WORK ORDER
Go to the line containing "LUX2: none -> TSL2561" in the records below and retype from there through the final line, exactly.

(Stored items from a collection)
-- -- --
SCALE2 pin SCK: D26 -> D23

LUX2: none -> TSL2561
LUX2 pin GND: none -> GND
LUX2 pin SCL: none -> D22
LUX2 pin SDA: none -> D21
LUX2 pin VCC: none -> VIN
-- -- --
SOLUTION FOR THIS TASK
LUX2: none -> TSL2561
LUX2 pin GND: none -> GND
LUX2 pin SCL: none -> D22
LUX2 pin SDA: none -> D21
LUX2 pin VCC: none -> VIN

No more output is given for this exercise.